- [Given entries]:
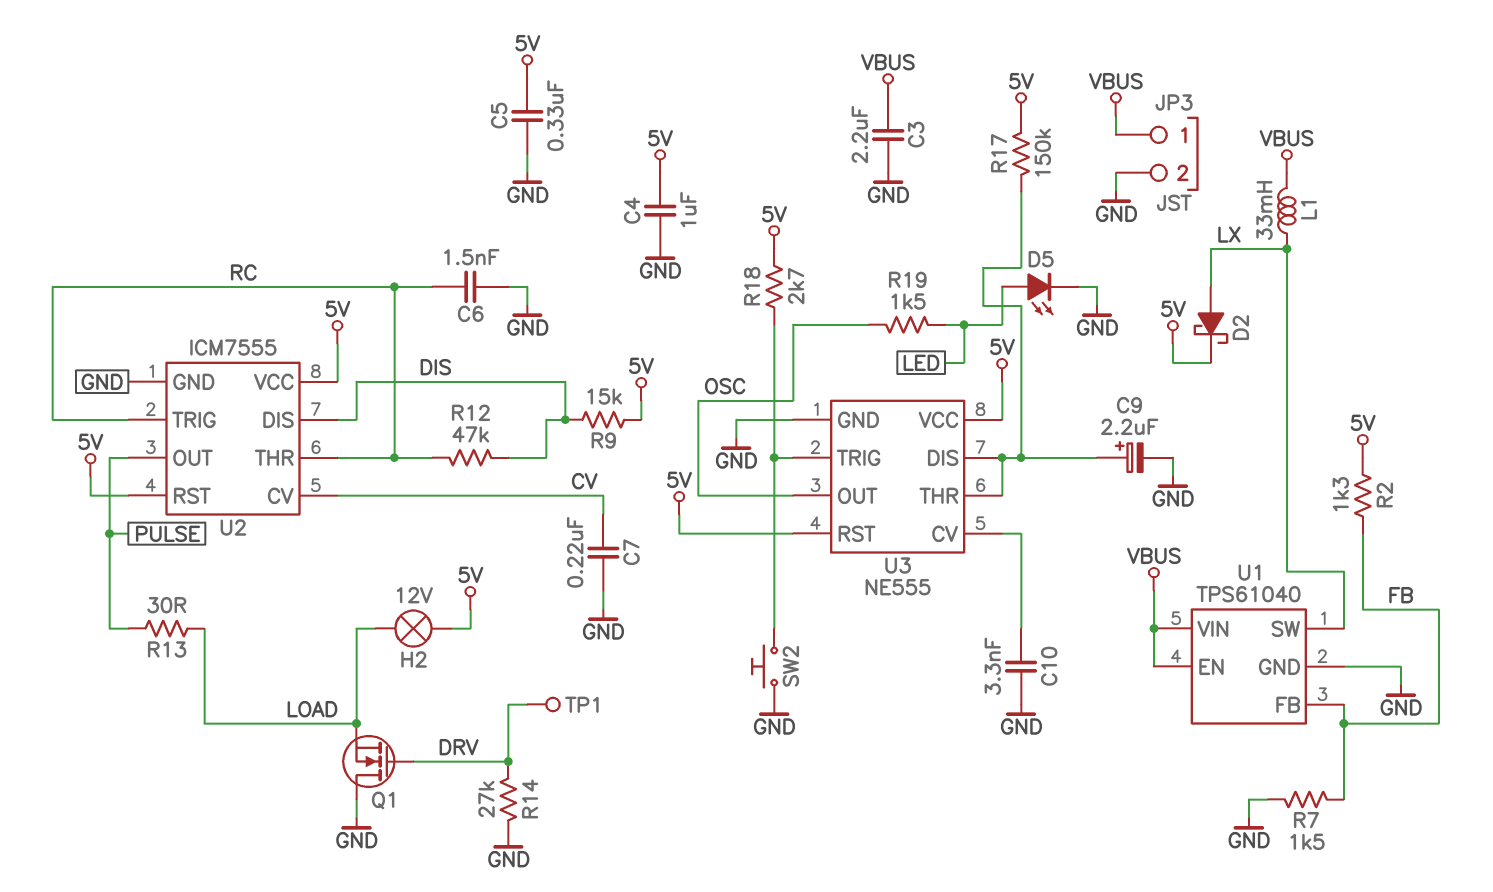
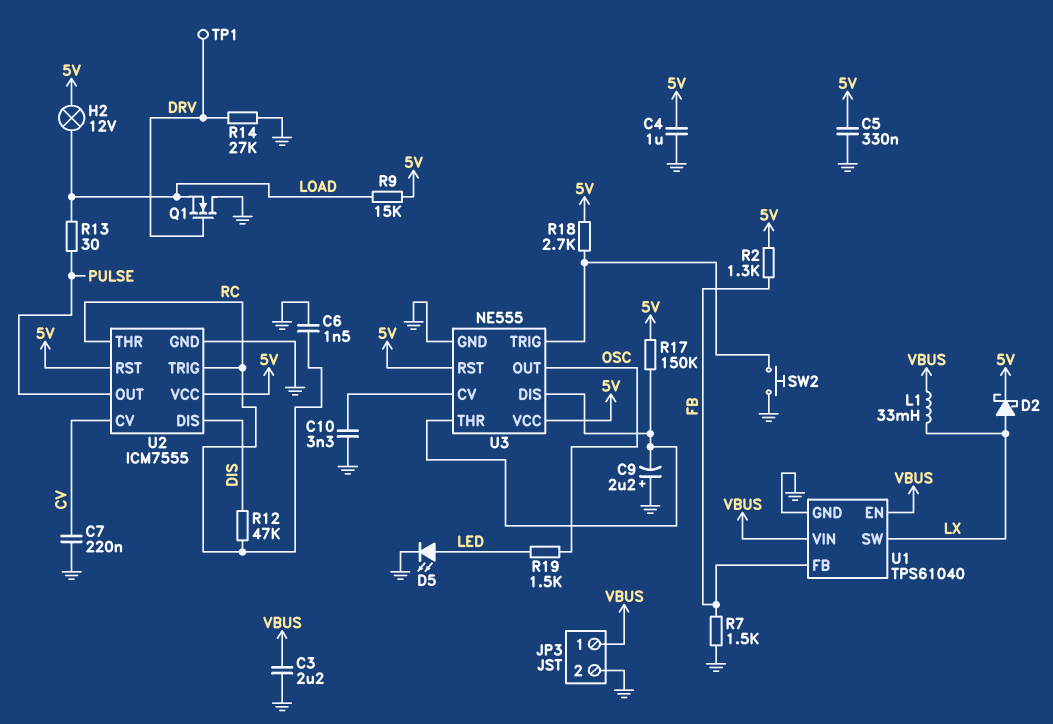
C9: 2.2uF (plus U3/DIS, minus GND) -> 2.2uF (plus GND, minus U3/DIS)
R9: 15k (5V, DIS) -> 15k (5V, LOAD)

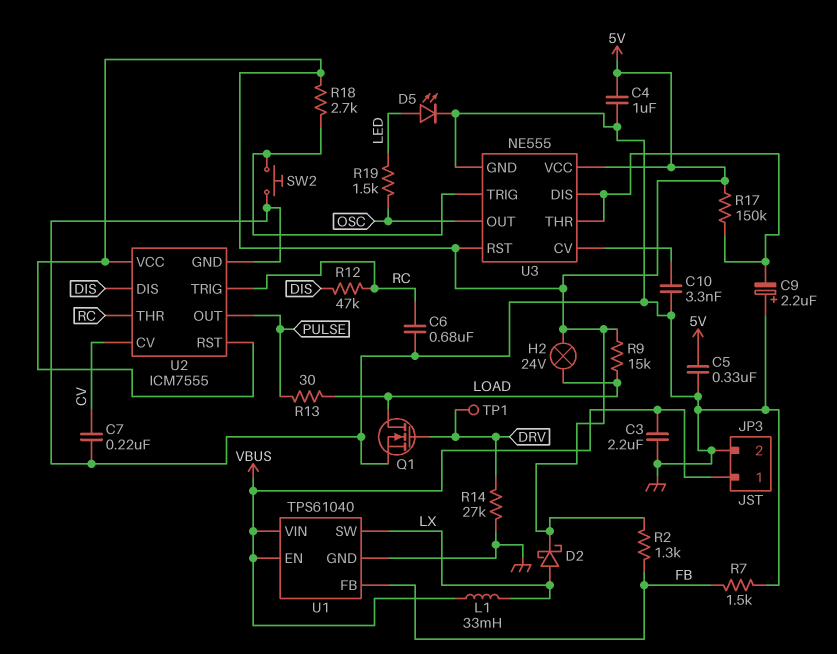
C6: 1.5nF (GND, RC) -> 680nF (GND, RC)
H2: lamp 12V (5V, LOAD) -> lamp 24V (5V, LOAD)
Q1: NMOS (G DRV, D GND, S LOAD) -> NMOS (G DRV, D LOAD, S GND)

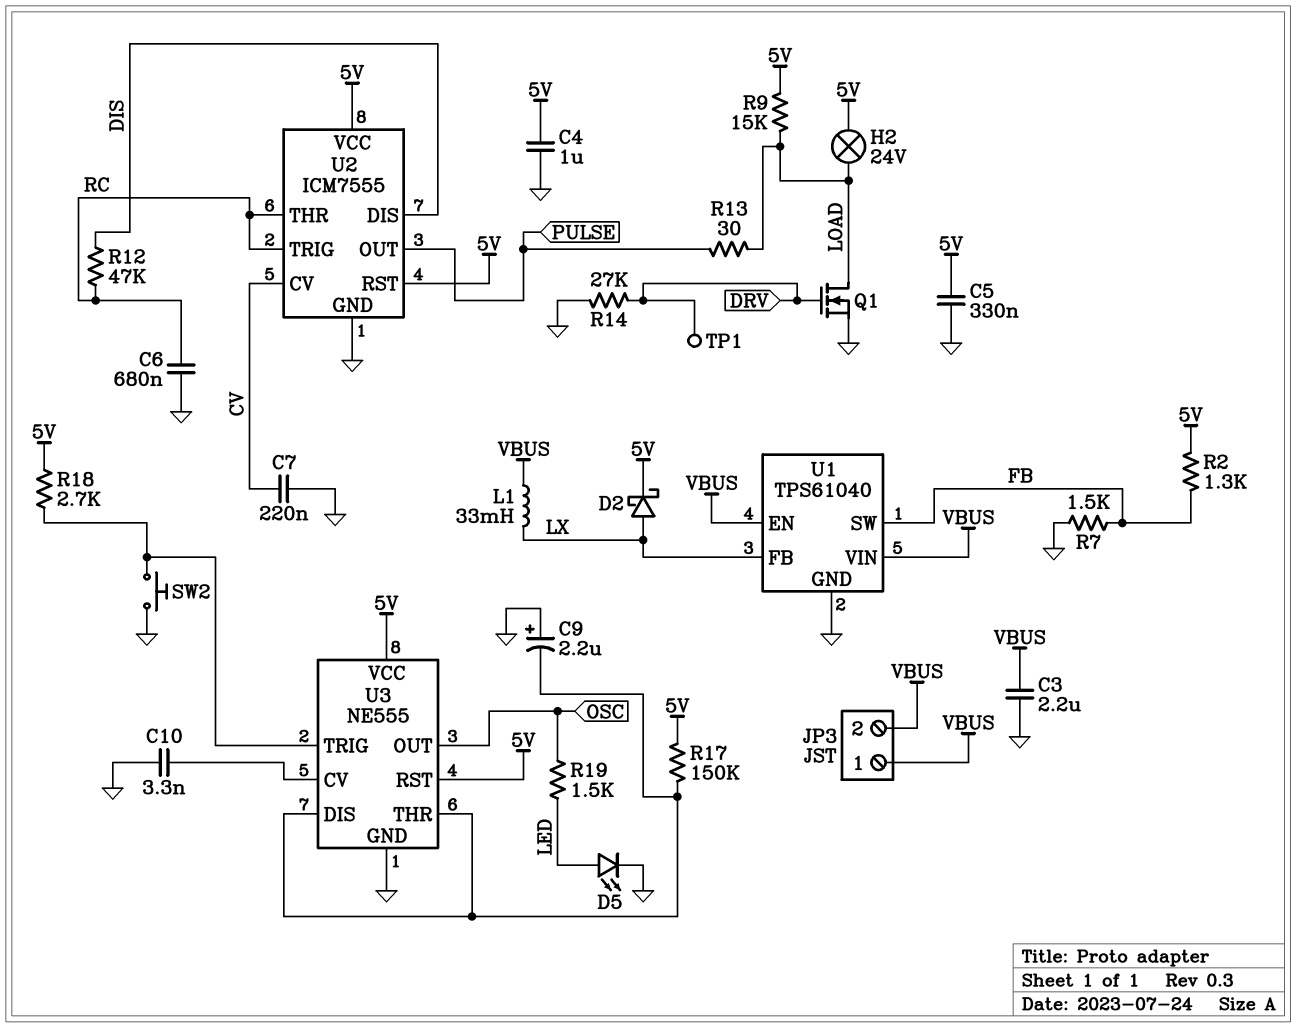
JP3 pin 2: GND -> VBUS
U1 pin FB: FB -> LX
U1 pin SW: LX -> FB

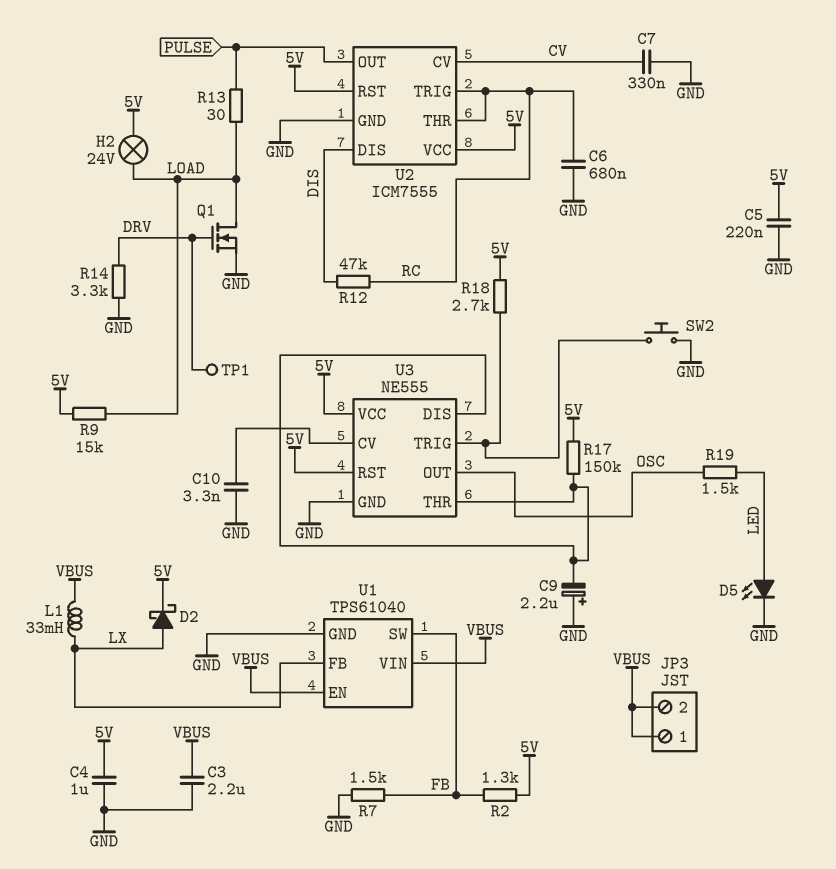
C5: 330nF (5V, GND) -> 220nF (5V, GND)
C7: 220nF (CV, GND) -> 330nF (CV, GND)
R14: 27k (DRV, GND) -> 3.3k (DRV, GND)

- [Brief]: Every entry should come back exactly as written, only without images.

- [Answer area]:
C9: 2.2uF (plus U3/DIS, minus GND) -> 2.2uF (plus GND, minus U3/DIS)
R9: 15k (5V, DIS) -> 15k (5V, LOAD)

C6: 1.5nF (GND, RC) -> 680nF (GND, RC)
H2: lamp 12V (5V, LOAD) -> lamp 24V (5V, LOAD)
Q1: NMOS (G DRV, D GND, S LOAD) -> NMOS (G DRV, D LOAD, S GND)

JP3 pin 2: GND -> VBUS
U1 pin FB: FB -> LX
U1 pin SW: LX -> FB

C5: 330nF (5V, GND) -> 220nF (5V, GND)
C7: 220nF (CV, GND) -> 330nF (CV, GND)
R14: 27k (DRV, GND) -> 3.3k (DRV, GND)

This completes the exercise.